** Supplied entries follows **

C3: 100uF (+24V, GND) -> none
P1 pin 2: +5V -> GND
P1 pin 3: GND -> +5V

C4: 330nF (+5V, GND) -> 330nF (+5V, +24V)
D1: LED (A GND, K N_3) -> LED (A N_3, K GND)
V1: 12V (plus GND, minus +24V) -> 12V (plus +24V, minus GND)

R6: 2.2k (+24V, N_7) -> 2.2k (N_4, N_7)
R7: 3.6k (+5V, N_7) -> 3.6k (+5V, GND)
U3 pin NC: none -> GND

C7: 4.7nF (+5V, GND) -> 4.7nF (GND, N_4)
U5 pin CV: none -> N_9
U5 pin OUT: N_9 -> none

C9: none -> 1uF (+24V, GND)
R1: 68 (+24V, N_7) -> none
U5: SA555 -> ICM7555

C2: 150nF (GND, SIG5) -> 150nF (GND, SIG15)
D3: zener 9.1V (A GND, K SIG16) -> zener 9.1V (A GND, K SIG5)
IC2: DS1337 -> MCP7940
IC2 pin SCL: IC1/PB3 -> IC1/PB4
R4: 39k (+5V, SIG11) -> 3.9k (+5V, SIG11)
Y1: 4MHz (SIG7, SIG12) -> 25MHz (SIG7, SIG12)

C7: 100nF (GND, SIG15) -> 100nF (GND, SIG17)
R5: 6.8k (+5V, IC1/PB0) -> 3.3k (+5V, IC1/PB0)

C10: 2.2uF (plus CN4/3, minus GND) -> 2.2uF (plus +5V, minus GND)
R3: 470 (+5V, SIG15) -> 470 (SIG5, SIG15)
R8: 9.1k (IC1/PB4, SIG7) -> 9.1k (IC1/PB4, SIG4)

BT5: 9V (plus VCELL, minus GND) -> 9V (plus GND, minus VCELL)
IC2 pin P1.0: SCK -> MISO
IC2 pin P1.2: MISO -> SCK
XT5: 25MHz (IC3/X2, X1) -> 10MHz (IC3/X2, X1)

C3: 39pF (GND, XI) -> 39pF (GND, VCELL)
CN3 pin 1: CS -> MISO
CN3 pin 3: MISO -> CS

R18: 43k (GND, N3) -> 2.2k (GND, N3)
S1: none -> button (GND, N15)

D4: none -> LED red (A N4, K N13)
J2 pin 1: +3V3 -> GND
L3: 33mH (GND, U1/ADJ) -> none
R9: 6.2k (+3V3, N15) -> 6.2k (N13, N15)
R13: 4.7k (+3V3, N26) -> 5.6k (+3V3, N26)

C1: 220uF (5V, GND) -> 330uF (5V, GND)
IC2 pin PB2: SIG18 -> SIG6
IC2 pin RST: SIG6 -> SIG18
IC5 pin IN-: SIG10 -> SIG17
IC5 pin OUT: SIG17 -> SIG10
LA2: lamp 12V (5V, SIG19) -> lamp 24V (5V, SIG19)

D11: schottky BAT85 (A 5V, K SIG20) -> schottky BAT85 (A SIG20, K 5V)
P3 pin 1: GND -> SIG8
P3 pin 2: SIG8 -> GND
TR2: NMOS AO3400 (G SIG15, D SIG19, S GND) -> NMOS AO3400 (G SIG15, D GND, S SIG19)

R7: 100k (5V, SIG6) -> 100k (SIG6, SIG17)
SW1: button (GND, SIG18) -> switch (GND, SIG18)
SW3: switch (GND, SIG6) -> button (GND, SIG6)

** End of Supplied entries **

▸ Task statement:
With the first line being the one containing "U5: SA555 -> ICM7555" and the last line the one containing "R8: 9.1k (IC1/PB4, SIG7)", transcribe exactly the lines above that fall in that range.

▸ Written solution:
U5: SA555 -> ICM7555

C2: 150nF (GND, SIG5) -> 150nF (GND, SIG15)
D3: zener 9.1V (A GND, K SIG16) -> zener 9.1V (A GND, K SIG5)
IC2: DS1337 -> MCP7940
IC2 pin SCL: IC1/PB3 -> IC1/PB4
R4: 39k (+5V, SIG11) -> 3.9k (+5V, SIG11)
Y1: 4MHz (SIG7, SIG12) -> 25MHz (SIG7, SIG12)

C7: 100nF (GND, SIG15) -> 100nF (GND, SIG17)
R5: 6.8k (+5V, IC1/PB0) -> 3.3k (+5V, IC1/PB0)

C10: 2.2uF (plus CN4/3, minus GND) -> 2.2uF (plus +5V, minus GND)
R3: 470 (+5V, SIG15) -> 470 (SIG5, SIG15)
R8: 9.1k (IC1/PB4, SIG7) -> 9.1k (IC1/PB4, SIG4)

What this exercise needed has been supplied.